(Object change descriptions)
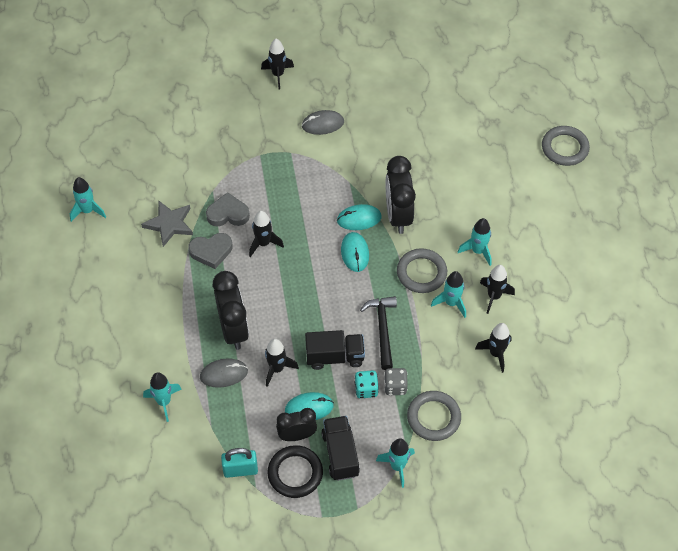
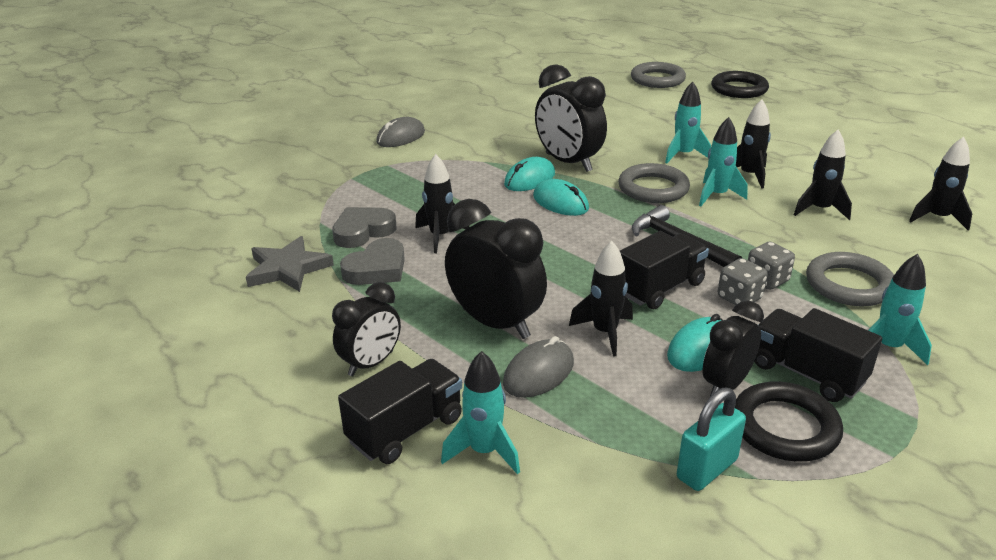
camera: 35 degrees left, 25 degrees down
(88, 211) = (140, 304): turquoise rocket -> none
(143, 369) = (405, 429): none -> black truck
(158, 320) = (371, 363): none -> black clock
(278, 75) = (308, 125): black rocket -> black rocket (937, 218)
(366, 389) = (739, 298): turquoise dice -> grey dice
(609, 196) = (739, 89): none -> black ring

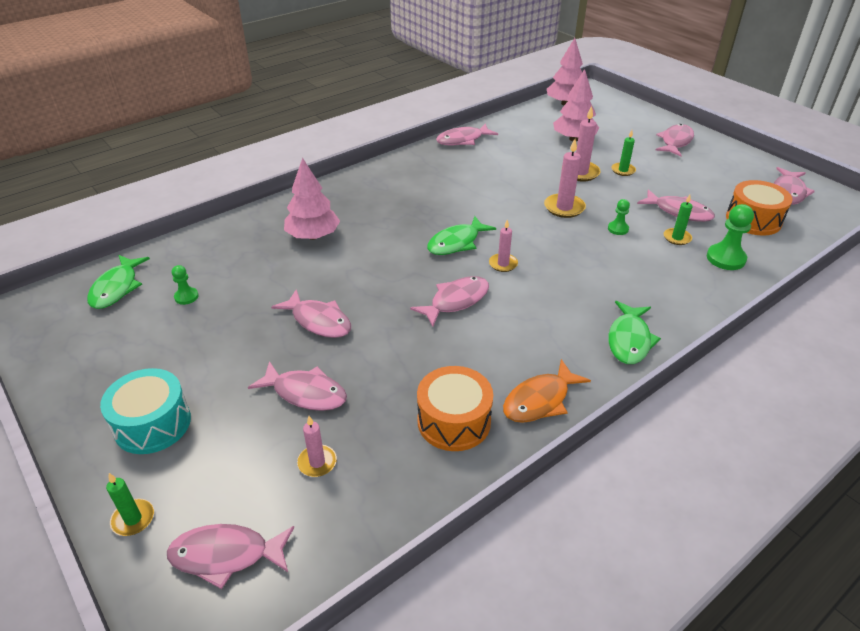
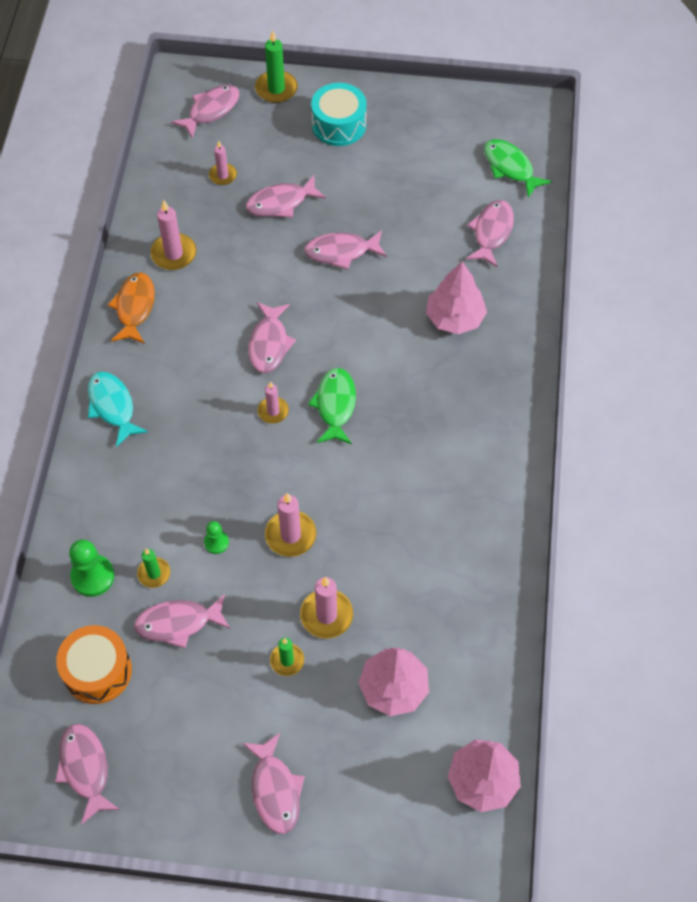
camera: 135 degrees right, 20 degrees up
(133, 519) = (276, 89): green candle -> green candle, size x1.57
(186, 297) = (454, 198): green pawn -> none
(454, 421) = (173, 254): orange drum -> pink candle
(462, 140) = (505, 573): pink fish -> pink fish (491, 232)
(629, 340) = (112, 406): green fish -> turquoise fish

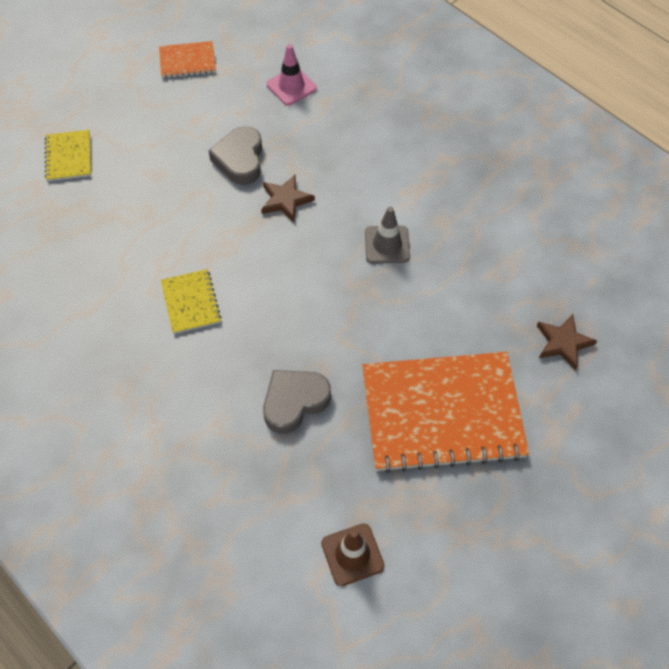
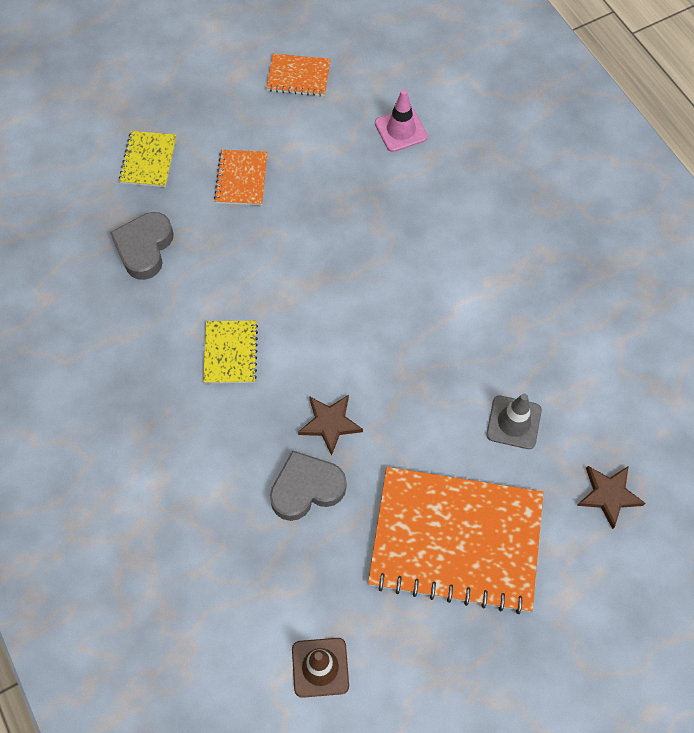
camera: 15 degrees right, 5 degrees up
(159, 154) = (241, 179): none -> orange notebook
(240, 159) = (323, 203): grey heart -> grey heart (144, 248)
(285, 200) = (359, 261): brown star -> brown star (330, 423)
(387, 245) = (452, 337): grey traffic cone -> grey traffic cone (513, 422)

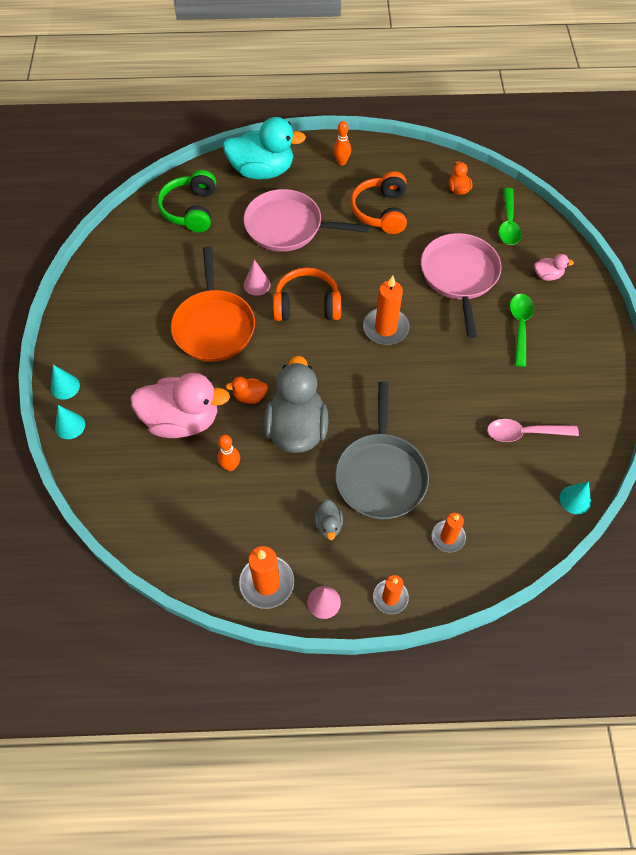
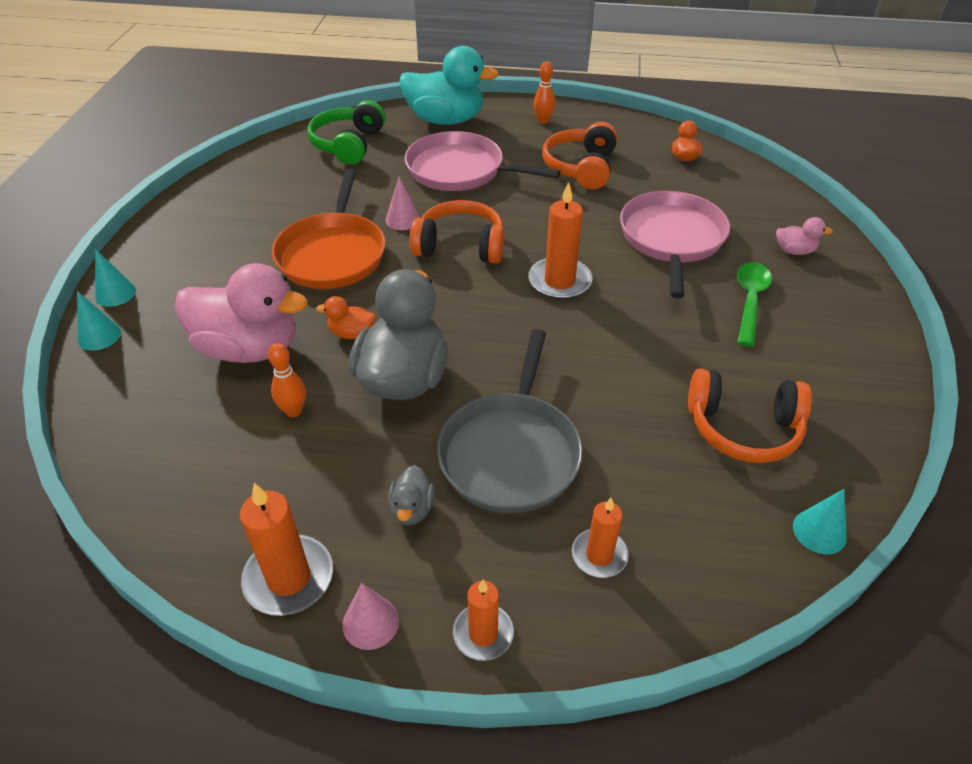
camera: 10 degrees right, 15 degrees down
(508, 223) = (745, 194): green spoon -> none
(524, 433) = (743, 428): pink spoon -> orange headphones

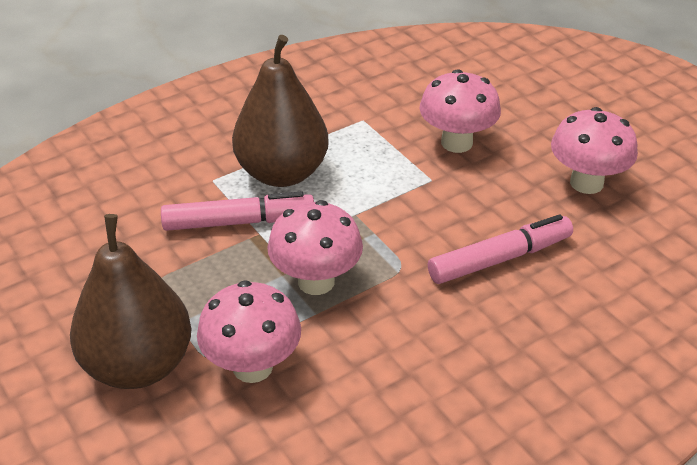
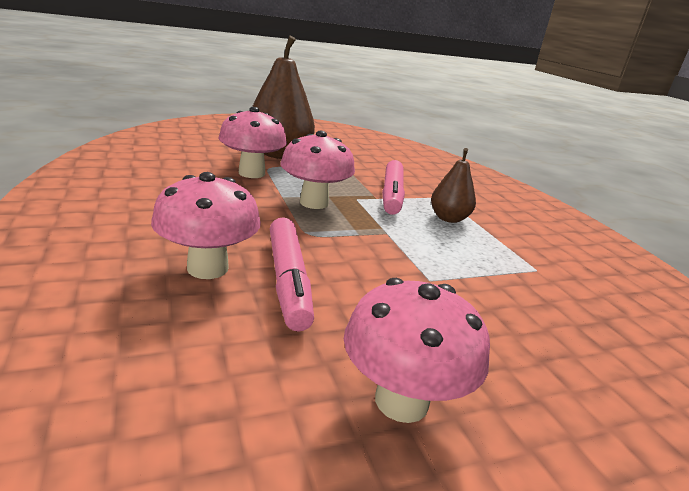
camera: 100 degrees right, 15 degrees down
(282, 173) = (448, 218): brown pear -> brown pear, size x0.54
(456, 143) = (500, 314): pink mushroom -> pink mushroom (207, 268)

### PROBLEM DETAILS
From the entries above, list each line with "orange" in it.

### SOLVED EXERCISE
(454, 421) = (173, 254): orange drum -> pink candle
(159, 154) = (241, 179): none -> orange notebook
(524, 433) = (743, 428): pink spoon -> orange headphones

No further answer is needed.